» To do
Your answer should be a single number: how many lines in the data below hold the string "hammer".

» Data supplied
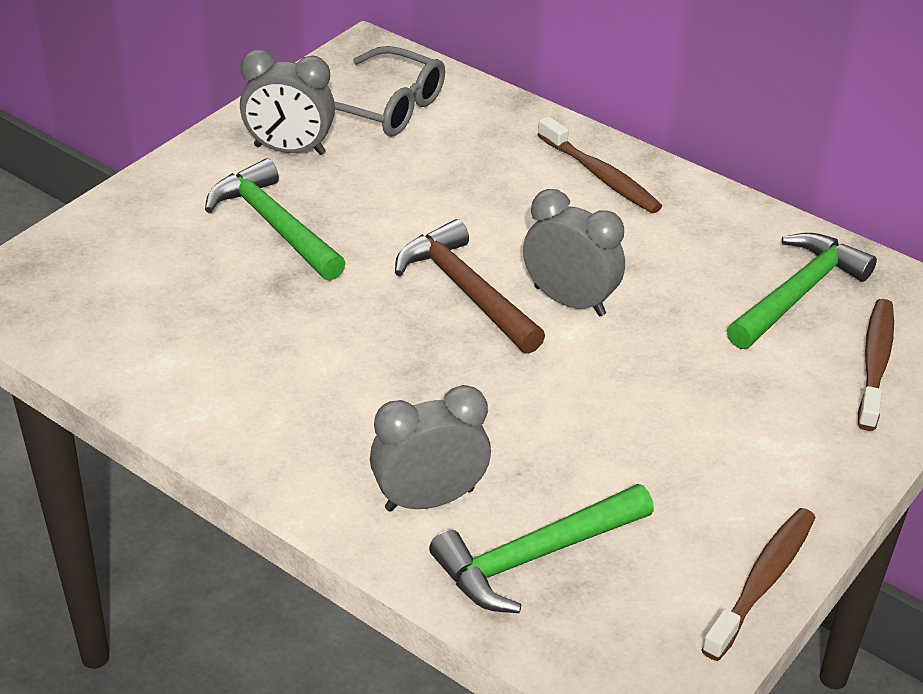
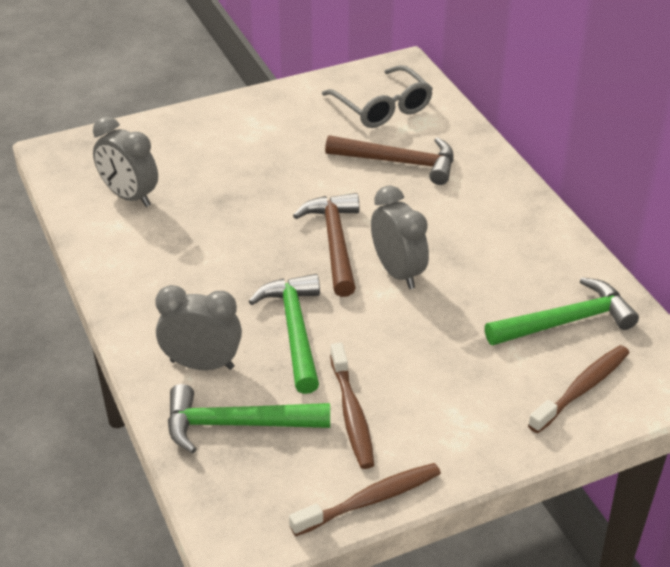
camera: 30 degrees right, 0 degrees up
(274, 225) = (249, 163): green hammer -> green hammer (295, 331)
(289, 150) = (297, 118): grey clock -> grey clock (129, 196)
(461, 168) = (398, 162): none -> brown hammer
(600, 176) = (492, 196): brown toothbrush -> brown toothbrush (352, 414)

» Output of the task
2